→ DIRECTIONS FOR THIS TASK:
Beginning with the first line, please repeat the entries exactly and end on the line that contains "The pink_moliga at 645,468 appeared.".

====

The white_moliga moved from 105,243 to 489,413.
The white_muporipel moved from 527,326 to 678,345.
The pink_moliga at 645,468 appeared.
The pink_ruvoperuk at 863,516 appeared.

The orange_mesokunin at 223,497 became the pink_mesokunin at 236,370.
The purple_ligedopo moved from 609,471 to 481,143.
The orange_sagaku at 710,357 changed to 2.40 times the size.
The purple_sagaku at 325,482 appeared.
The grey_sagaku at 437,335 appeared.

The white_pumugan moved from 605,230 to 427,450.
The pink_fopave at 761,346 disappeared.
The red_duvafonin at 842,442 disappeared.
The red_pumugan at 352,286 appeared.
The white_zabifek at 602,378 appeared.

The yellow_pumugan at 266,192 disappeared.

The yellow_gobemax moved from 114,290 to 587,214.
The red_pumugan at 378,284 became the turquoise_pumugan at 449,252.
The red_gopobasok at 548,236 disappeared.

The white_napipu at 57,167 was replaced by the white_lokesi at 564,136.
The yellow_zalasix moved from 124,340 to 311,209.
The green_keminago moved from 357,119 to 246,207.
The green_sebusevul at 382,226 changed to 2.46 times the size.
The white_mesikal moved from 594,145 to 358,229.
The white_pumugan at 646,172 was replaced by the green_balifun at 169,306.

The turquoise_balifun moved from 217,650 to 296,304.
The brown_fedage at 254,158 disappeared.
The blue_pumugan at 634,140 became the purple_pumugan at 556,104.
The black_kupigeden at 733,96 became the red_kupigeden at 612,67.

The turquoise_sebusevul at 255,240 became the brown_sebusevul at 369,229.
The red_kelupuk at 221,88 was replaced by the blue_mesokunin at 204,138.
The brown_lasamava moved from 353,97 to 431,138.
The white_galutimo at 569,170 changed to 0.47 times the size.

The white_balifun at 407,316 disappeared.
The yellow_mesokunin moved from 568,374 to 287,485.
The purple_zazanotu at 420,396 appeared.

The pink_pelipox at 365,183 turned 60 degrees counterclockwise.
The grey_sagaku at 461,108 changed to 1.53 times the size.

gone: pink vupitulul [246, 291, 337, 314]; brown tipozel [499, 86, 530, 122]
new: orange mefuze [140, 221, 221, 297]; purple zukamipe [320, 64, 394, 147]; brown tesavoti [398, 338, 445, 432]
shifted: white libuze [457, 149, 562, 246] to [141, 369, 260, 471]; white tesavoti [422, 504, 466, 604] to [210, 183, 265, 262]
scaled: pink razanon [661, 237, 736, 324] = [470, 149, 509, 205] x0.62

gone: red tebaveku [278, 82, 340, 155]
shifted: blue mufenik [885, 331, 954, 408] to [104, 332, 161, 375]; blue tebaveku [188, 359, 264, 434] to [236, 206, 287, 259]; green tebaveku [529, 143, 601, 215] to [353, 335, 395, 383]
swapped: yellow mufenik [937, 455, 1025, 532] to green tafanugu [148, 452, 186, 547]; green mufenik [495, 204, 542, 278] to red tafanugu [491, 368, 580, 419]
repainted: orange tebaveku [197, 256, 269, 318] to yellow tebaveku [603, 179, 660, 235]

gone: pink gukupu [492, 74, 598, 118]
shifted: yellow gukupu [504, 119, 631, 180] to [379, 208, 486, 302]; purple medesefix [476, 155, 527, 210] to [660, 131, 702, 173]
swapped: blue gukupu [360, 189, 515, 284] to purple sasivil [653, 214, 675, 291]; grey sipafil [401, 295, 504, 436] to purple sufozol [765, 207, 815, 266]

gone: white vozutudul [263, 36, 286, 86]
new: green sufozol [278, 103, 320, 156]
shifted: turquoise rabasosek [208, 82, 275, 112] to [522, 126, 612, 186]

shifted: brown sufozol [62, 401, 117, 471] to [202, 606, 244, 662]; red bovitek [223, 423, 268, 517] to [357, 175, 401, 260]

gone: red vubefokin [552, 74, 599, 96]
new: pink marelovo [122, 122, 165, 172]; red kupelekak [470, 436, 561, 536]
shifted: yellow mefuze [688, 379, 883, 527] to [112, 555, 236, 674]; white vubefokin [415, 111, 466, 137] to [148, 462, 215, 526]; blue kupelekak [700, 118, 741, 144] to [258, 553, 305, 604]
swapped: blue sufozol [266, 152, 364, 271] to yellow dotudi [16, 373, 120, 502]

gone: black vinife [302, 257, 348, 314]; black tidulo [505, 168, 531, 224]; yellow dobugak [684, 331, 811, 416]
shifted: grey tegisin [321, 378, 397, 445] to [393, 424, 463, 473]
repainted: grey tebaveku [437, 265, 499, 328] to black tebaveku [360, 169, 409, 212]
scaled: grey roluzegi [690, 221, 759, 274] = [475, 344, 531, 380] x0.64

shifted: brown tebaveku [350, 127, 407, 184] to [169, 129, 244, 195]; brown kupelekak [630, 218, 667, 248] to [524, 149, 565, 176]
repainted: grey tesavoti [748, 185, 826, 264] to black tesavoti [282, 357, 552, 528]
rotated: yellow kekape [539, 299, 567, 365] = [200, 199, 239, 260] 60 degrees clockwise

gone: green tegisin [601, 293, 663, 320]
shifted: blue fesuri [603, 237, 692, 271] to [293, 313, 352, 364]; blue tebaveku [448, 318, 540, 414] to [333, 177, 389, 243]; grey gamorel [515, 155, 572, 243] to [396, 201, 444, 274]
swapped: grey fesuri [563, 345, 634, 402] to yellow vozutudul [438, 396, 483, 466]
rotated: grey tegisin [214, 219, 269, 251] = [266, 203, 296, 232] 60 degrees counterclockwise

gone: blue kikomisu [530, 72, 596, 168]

====

→ YOUR RESPONSE:
The white_moliga moved from 105,243 to 489,413.
The white_muporipel moved from 527,326 to 678,345.
The pink_moliga at 645,468 appeared.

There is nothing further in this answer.